## Exercise goal
Copy out every line of the records that contains the string "other". Count only matches in the same case.

## Input material
....

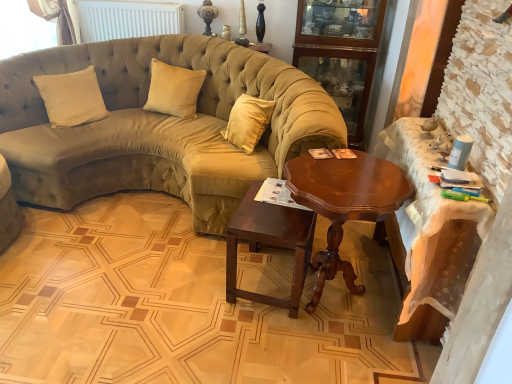
This screenshot has height=384, width=512. What do you see at coordinates (127, 19) in the screenshot?
I see `white matte radiator at upper center` at bounding box center [127, 19].

Identify the location of wooden cabinet at upper right. This screenshot has height=384, width=512. (341, 53).

The image size is (512, 384). Find the location of `velvet olive green couch at center`. velvet olive green couch at center is located at coordinates [159, 126].

Which is more to the left, wooden cabinet at upper right or shiny brown wood coffee table at center?

shiny brown wood coffee table at center.

Measure the distance between wooden cabinet at upper right and shiny brown wood coffee table at center.

1.47 meters.

Is wooden cabinet at upper right positioned beyond the bounds of shiny brown wood coffee table at center?

Yes, wooden cabinet at upper right is located beyond the bounds of shiny brown wood coffee table at center.

Considering the positions of point (320, 2) and point (371, 170), is point (320, 2) closer or farther from the camera than point (371, 170)?

Clearly, point (320, 2) is more distant from the camera than point (371, 170).

Consider the image. Which object is wider, wooden cabinet at upper right or beige velvet pillow at center, acting as the first pillow starting from the left?

wooden cabinet at upper right.

Is wooden cabinet at upper right far from beige velvet pillow at center, the 2th pillow when ordered from right to left?

Yes, wooden cabinet at upper right is far from beige velvet pillow at center, the 2th pillow when ordered from right to left.

Considering the sizes of objects wooden cabinet at upper right and beige velvet pillow at center, the 2th pillow when ordered from right to left, in the image provided, who is smaller, wooden cabinet at upper right or beige velvet pillow at center, the 2th pillow when ordered from right to left,?

With smaller size is beige velvet pillow at center, the 2th pillow when ordered from right to left.

Relative to shiny brown wood coffee table at center, is wooden table at right, the first table in the right-to-left sequence, in front or behind?

Visually, wooden table at right, the first table in the right-to-left sequence, is located in front of shiny brown wood coffee table at center.

Visually, is wooden table at right, the first table in the right-to-left sequence, positioned to the left or to the right of shiny brown wood coffee table at center?

wooden table at right, the first table in the right-to-left sequence, is positioned on shiny brown wood coffee table at center's right side.

From the image's perspective, between wooden table at right, arranged as the 2th table when viewed from the left, and shiny brown wood coffee table at center, who is located below?

shiny brown wood coffee table at center appears lower in the image.

Is wooden table at right, the first table in the right-to-left sequence, positioned beyond the bounds of shiny brown wood coffee table at center?

That's correct, wooden table at right, the first table in the right-to-left sequence, is outside of shiny brown wood coffee table at center.

Considering the relative positions of satin beige pillow at center, placed as the 1th pillow when sorted from right to left, and white matte radiator at upper center in the image provided, is satin beige pillow at center, placed as the 1th pillow when sorted from right to left, to the left or to the right of white matte radiator at upper center?

In the image, satin beige pillow at center, placed as the 1th pillow when sorted from right to left, appears on the right side of white matte radiator at upper center.

Measure the distance from satin beige pillow at center, positioned as the second pillow in left-to-right order, to white matte radiator at upper center.

The distance of satin beige pillow at center, positioned as the second pillow in left-to-right order, from white matte radiator at upper center is 27.42 inches.

Does point (170, 107) come farther from viewer compared to point (103, 12)?

No, (170, 107) is in front of (103, 12).

Is satin beige pillow at center, positioned as the second pillow in left-to-right order, next to white matte radiator at upper center?

No, satin beige pillow at center, positioned as the second pillow in left-to-right order, is not touching white matte radiator at upper center.

Considering the points (402, 178) and (357, 36), which point is behind, point (402, 178) or point (357, 36)?

The point (357, 36) is farther from the camera.

From a real-world perspective, is shiny brown wood coffee table at center on top of wooden cabinet at upper right?

No, from a real-world perspective, shiny brown wood coffee table at center is not on top of wooden cabinet at upper right.

I want to click on coffee table below the wooden cabinet at upper right (from a real-world perspective), so click(344, 203).

Measure the distance from shiny brown wood coffee table at center to wooden cabinet at upper right.

They are 4.81 feet apart.

Which of these two, satin beige pillow at center, positioned as the second pillow in left-to-right order, or beige velvet pillow at center, the 2th pillow when ordered from right to left, stands shorter?

satin beige pillow at center, positioned as the second pillow in left-to-right order, is shorter.

From a real-world perspective, which object rests below the other?

From a 3D spatial view, beige velvet pillow at center, acting as the first pillow starting from the left, is below.

Which point is more distant from viewer, (176, 89) or (71, 95)?

The point (176, 89) is farther from the camera.

Which object is more forward, satin beige pillow at center, placed as the 1th pillow when sorted from right to left, or beige velvet pillow at center, acting as the first pillow starting from the left?

beige velvet pillow at center, acting as the first pillow starting from the left, is in front.

From the picture: Is mahogany wood side table at center, marked as the 1th table in a left-to-right arrangement, touching satin beige pillow at center, placed as the 1th pillow when sorted from right to left?

No, mahogany wood side table at center, marked as the 1th table in a left-to-right arrangement, is not beside satin beige pillow at center, placed as the 1th pillow when sorted from right to left.

Can you tell me how much mahogany wood side table at center, marked as the 1th table in a left-to-right arrangement, and satin beige pillow at center, positioned as the second pillow in left-to-right order, differ in facing direction?

The facing directions of mahogany wood side table at center, marked as the 1th table in a left-to-right arrangement, and satin beige pillow at center, positioned as the second pillow in left-to-right order, are 93.4 degrees apart.

Is mahogany wood side table at center, acting as the second table starting from the right, inside the boundaries of satin beige pillow at center, placed as the 1th pillow when sorted from right to left, or outside?

The correct answer is: outside.

Considering the relative sizes of mahogany wood side table at center, acting as the second table starting from the right, and satin beige pillow at center, placed as the 1th pillow when sorted from right to left, in the image provided, is mahogany wood side table at center, acting as the second table starting from the right, bigger than satin beige pillow at center, placed as the 1th pillow when sorted from right to left,?

Indeed, mahogany wood side table at center, acting as the second table starting from the right, has a larger size compared to satin beige pillow at center, placed as the 1th pillow when sorted from right to left.

What are the coordinates of `bookshelf above the shiny brown wood coffee table at center (from the image's perspective)` in the screenshot? It's located at (341, 53).

At what (x,y) coordinates should I click in order to perform the action: click on the 2nd pillow in front of the wooden cabinet at upper right. Please return your answer as a coordinate pair (x, y). Looking at the image, I should click on (72, 97).

Which object lies nearer to the anchor point wooden table at right, arranged as the 2th table when viewed from the left, wooden cabinet at upper right or velvet olive green couch at center?

velvet olive green couch at center lies closer to wooden table at right, arranged as the 2th table when viewed from the left, than the other object.

Consider the image. Based on their spatial positions, is satin beige pillow at center, positioned as the second pillow in left-to-right order, or white matte radiator at upper center further from wooden table at right, arranged as the 2th table when viewed from the left?

white matte radiator at upper center is further to wooden table at right, arranged as the 2th table when viewed from the left.

When comparing their distances from wooden table at right, the first table in the right-to-left sequence, does white matte radiator at upper center or wooden cabinet at upper right seem further?

Based on the image, white matte radiator at upper center appears to be further to wooden table at right, the first table in the right-to-left sequence.

Looking at the image, which one is located further to satin beige pillow at center, positioned as the second pillow in left-to-right order, beige velvet pillow at center, the 2th pillow when ordered from right to left, or white matte radiator at upper center?

Among the two, white matte radiator at upper center is located further to satin beige pillow at center, positioned as the second pillow in left-to-right order.

Considering their positions, is mahogany wood side table at center, acting as the second table starting from the right, positioned closer to beige velvet pillow at center, the 2th pillow when ordered from right to left, than shiny brown wood coffee table at center?

mahogany wood side table at center, acting as the second table starting from the right, is positioned closer to the anchor beige velvet pillow at center, the 2th pillow when ordered from right to left.

From the picture: From the image, which object appears to be farther from mahogany wood side table at center, marked as the 1th table in a left-to-right arrangement, white matte radiator at upper center or beige velvet pillow at center, acting as the first pillow starting from the left?

Based on the image, white matte radiator at upper center appears to be further to mahogany wood side table at center, marked as the 1th table in a left-to-right arrangement.

Looking at the image, which one is located further to velvet olive green couch at center, mahogany wood side table at center, acting as the second table starting from the right, or wooden cabinet at upper right?

wooden cabinet at upper right lies further to velvet olive green couch at center than the other object.

Considering their positions, is mahogany wood side table at center, acting as the second table starting from the right, positioned further to velvet olive green couch at center than shiny brown wood coffee table at center?

Among the two, shiny brown wood coffee table at center is located further to velvet olive green couch at center.

The height and width of the screenshot is (384, 512). I want to click on studio couch between shiny brown wood coffee table at center and satin beige pillow at center, positioned as the second pillow in left-to-right order, in the front-back direction, so click(x=159, y=126).

Locate an element on the screen. The image size is (512, 384). radiator between beige velvet pillow at center, the 2th pillow when ordered from right to left, and wooden cabinet at upper right from left to right is located at coordinates (127, 19).

The height and width of the screenshot is (384, 512). What are the coordinates of `coffee table between beige velvet pillow at center, acting as the first pillow starting from the left, and wooden table at right, the first table in the right-to-left sequence` in the screenshot? It's located at (344, 203).

Where is `table located between velvet olive green couch at center and wooden cabinet at upper right in the left-right direction`? table located between velvet olive green couch at center and wooden cabinet at upper right in the left-right direction is located at coordinates (269, 244).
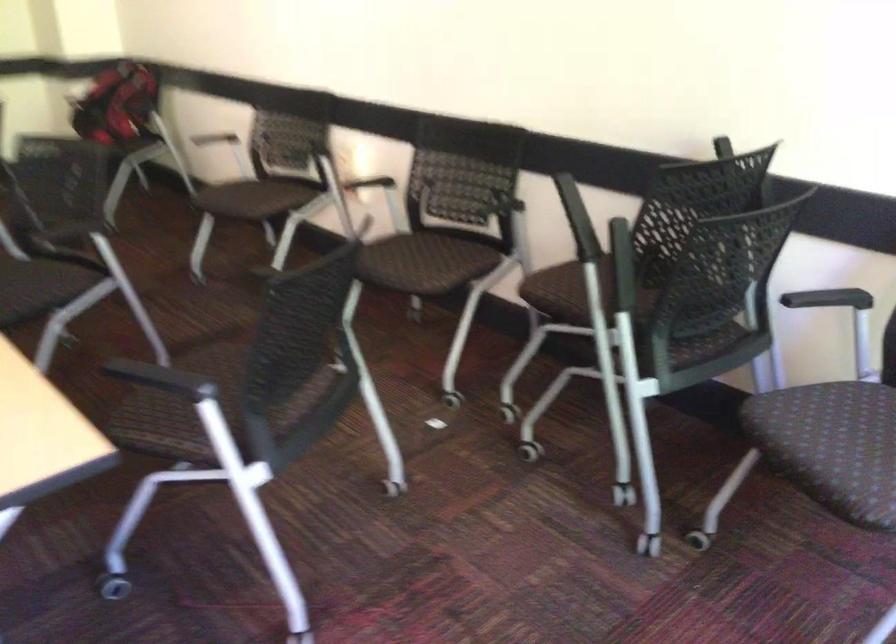
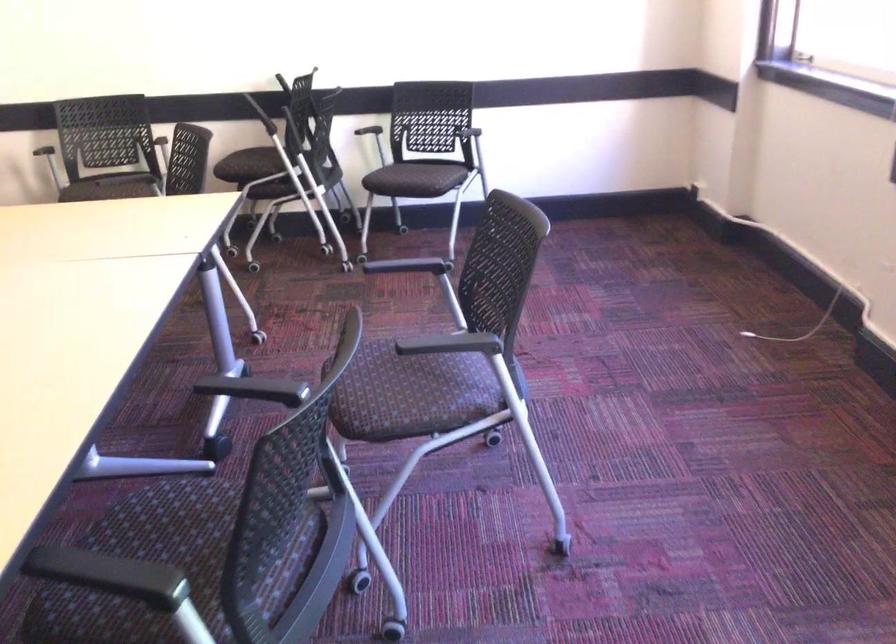
The point at (572,308) is marked in the first image. Where is the corresponding point in the second image?

(252, 166)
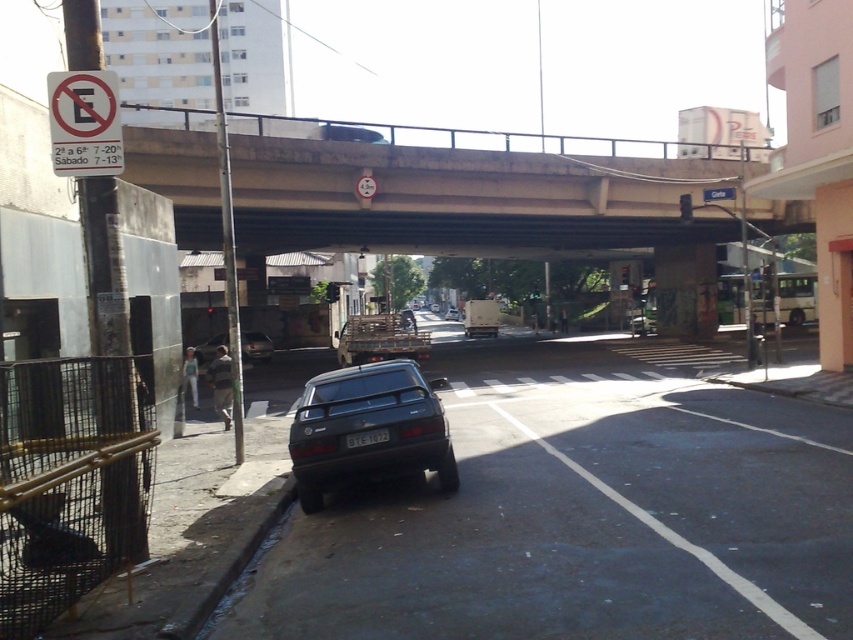
Can you confirm if glossy black car at center is positioned to the right of black plastic license plate at center?

No, glossy black car at center is not to the right of black plastic license plate at center.

From the picture: Does glossy black car at center have a lesser height compared to black plastic license plate at center?

In fact, glossy black car at center may be taller than black plastic license plate at center.

Between point (335, 392) and point (387, 429), which one is positioned behind?

The point (335, 392) is more distant.

Where is `glossy black car at center`? This screenshot has height=640, width=853. glossy black car at center is located at coordinates (368, 428).

How much distance is there between glossy black car at center and shiny black sedan at center?

They are 87.70 meters apart.

Is point (363, 381) positioned behind point (447, 312)?

No, it is in front of (447, 312).

Where is `glossy black car at center`? Image resolution: width=853 pixels, height=640 pixels. glossy black car at center is located at coordinates (368, 428).

Does matte black car at center come in front of black plastic license plate at center?

No.

Is point (245, 337) positioned in front of point (374, 438)?

That is False.

Describe the element at coordinates (254, 346) in the screenshot. I see `matte black car at center` at that location.

At what (x,y) coordinates should I click in order to perform the action: click on matte black car at center. Please return your answer as a coordinate pair (x, y). Image resolution: width=853 pixels, height=640 pixels. Looking at the image, I should click on [254, 346].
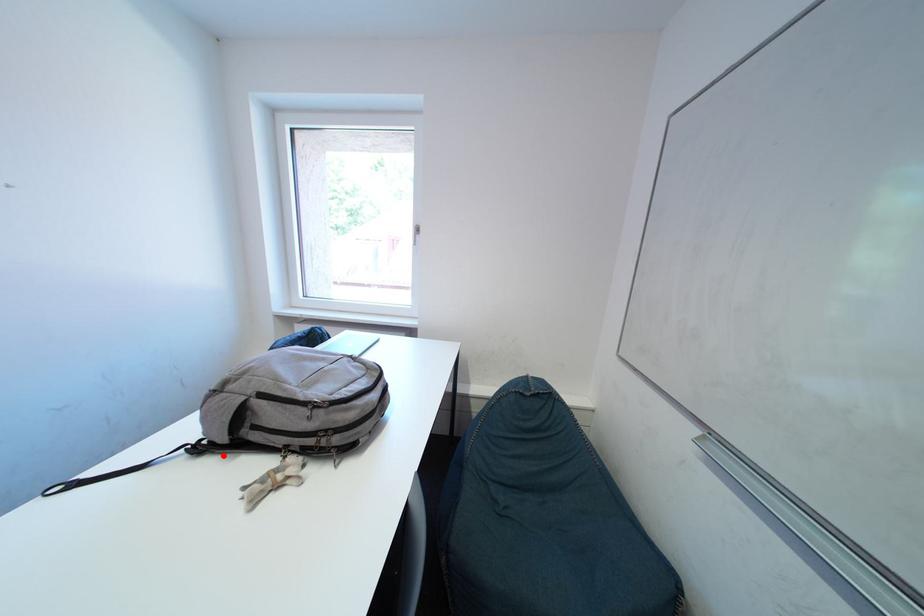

....

## Result
From a real-world perspective, which object rests below the other?
velvet olive green couch at center lies closer to wooden table at right, arranged as the 2th table when viewed from the left, than the other object.
wooden cabinet at upper right lies further to velvet olive green couch at center than the other object.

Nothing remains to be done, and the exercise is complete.